**Your objective**
If an entry holds a picture, drop the picture but restate the entry word for word.

(Image comparison data)
╭──

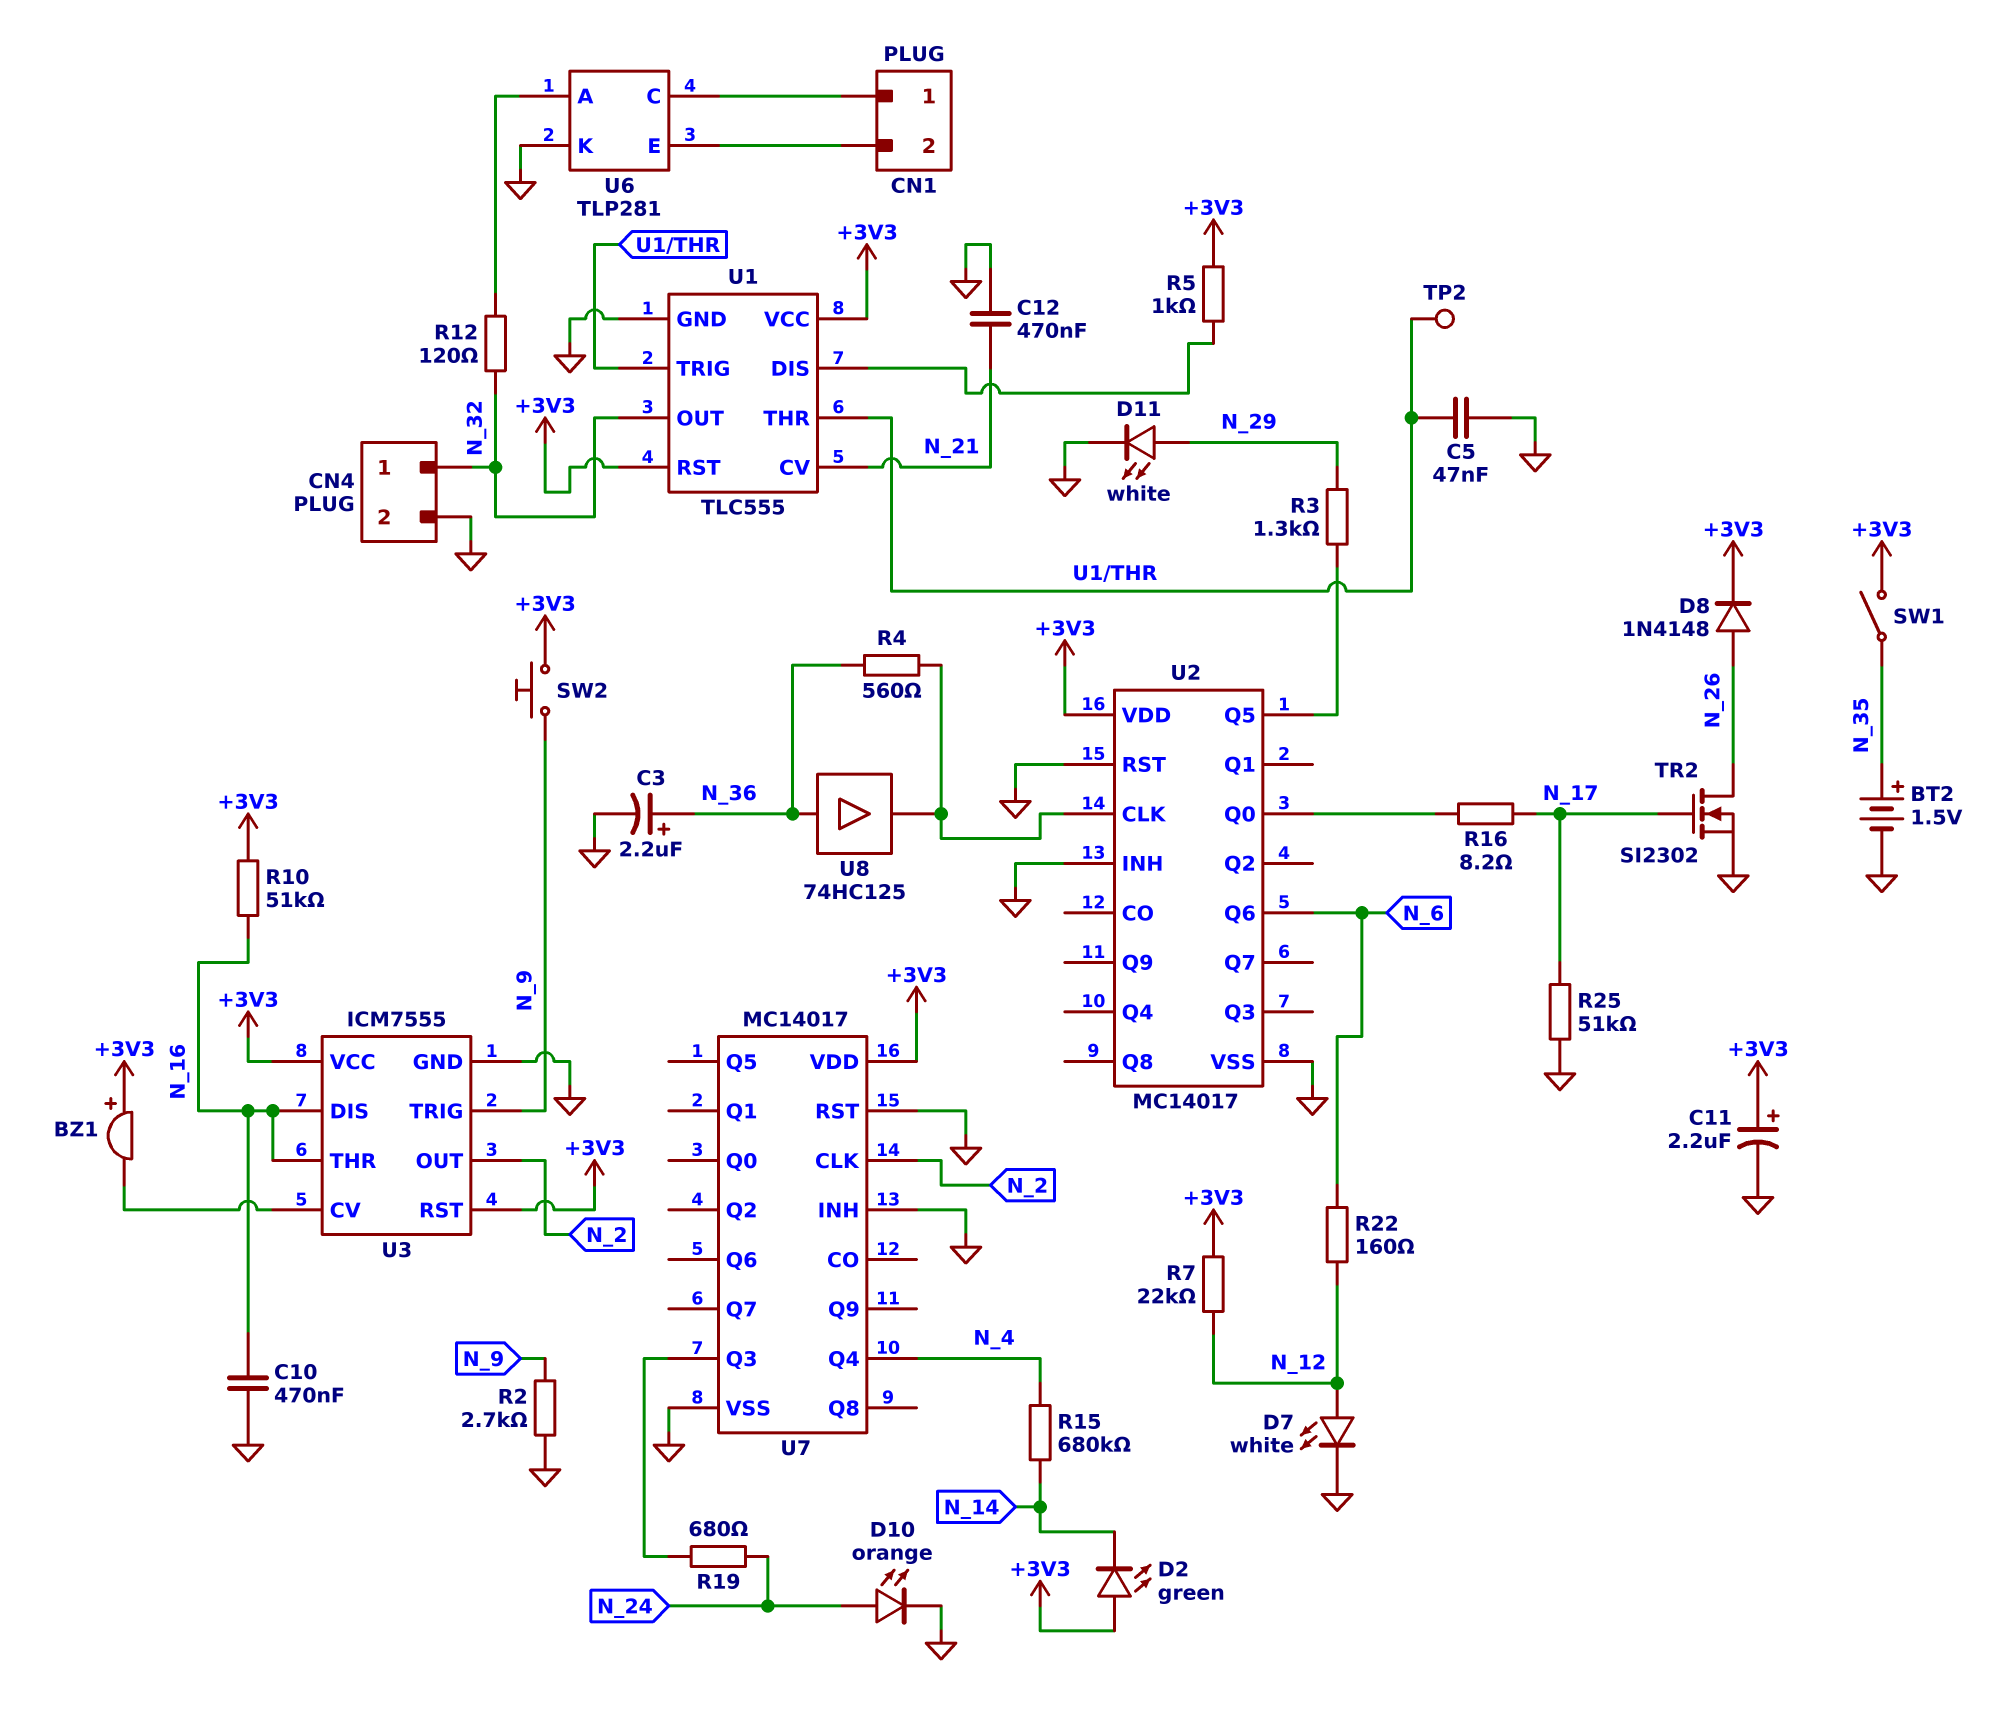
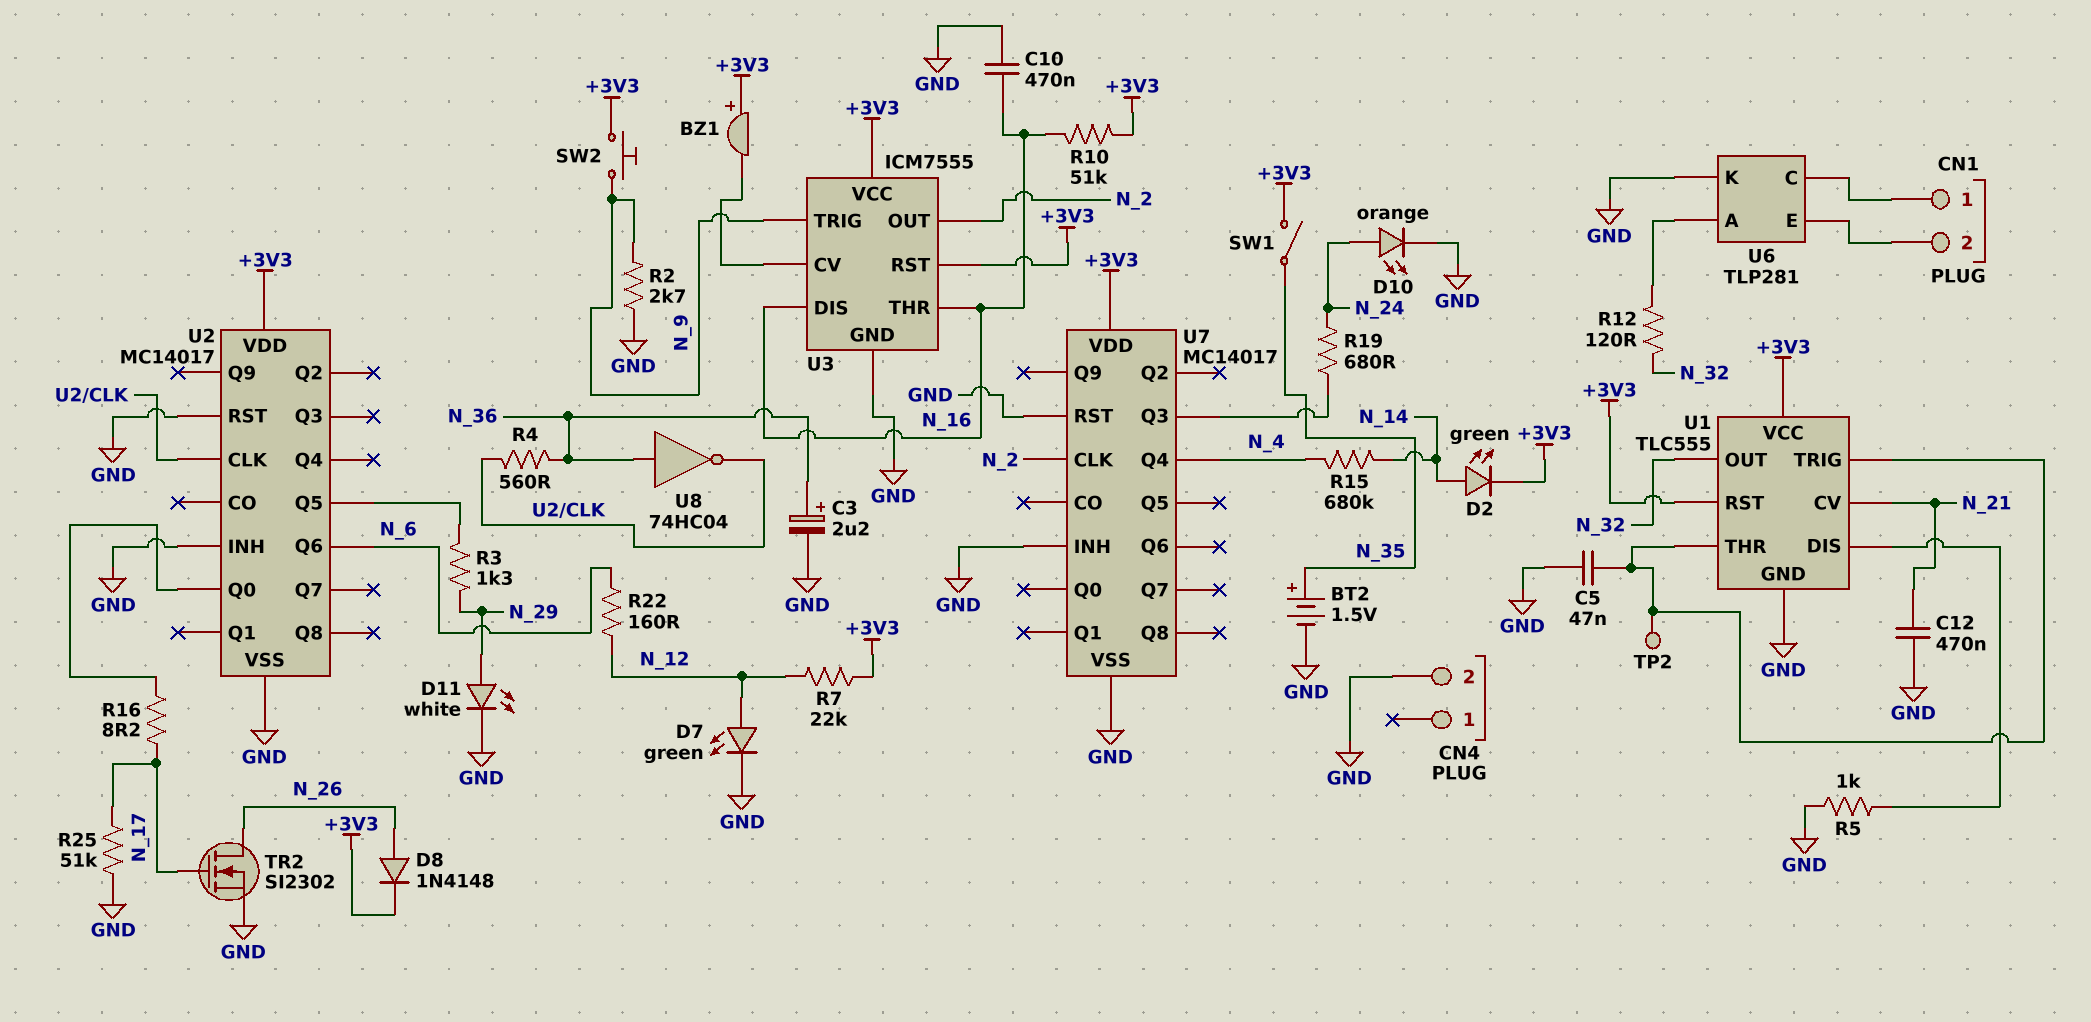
C11: 2.2uF (plus +3V3, minus GND) -> none
CN4 pin 1: N_32 -> none
D2: LED green (A +3V3, K N_14) -> LED green (A N_14, K +3V3)
D7: LED white (A N_12, K GND) -> LED green (A N_12, K GND)
R5: 1k (+3V3, U1/DIS) -> 1k (GND, U1/DIS)
U8: buffer 74HC125 (in N_36, out U2/CLK) -> NOT 74HC04 (in N_36, out U2/CLK)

╰──

**Result**
C11: 2.2uF (plus +3V3, minus GND) -> none
CN4 pin 1: N_32 -> none
D2: LED green (A +3V3, K N_14) -> LED green (A N_14, K +3V3)
D7: LED white (A N_12, K GND) -> LED green (A N_12, K GND)
R5: 1k (+3V3, U1/DIS) -> 1k (GND, U1/DIS)
U8: buffer 74HC125 (in N_36, out U2/CLK) -> NOT 74HC04 (in N_36, out U2/CLK)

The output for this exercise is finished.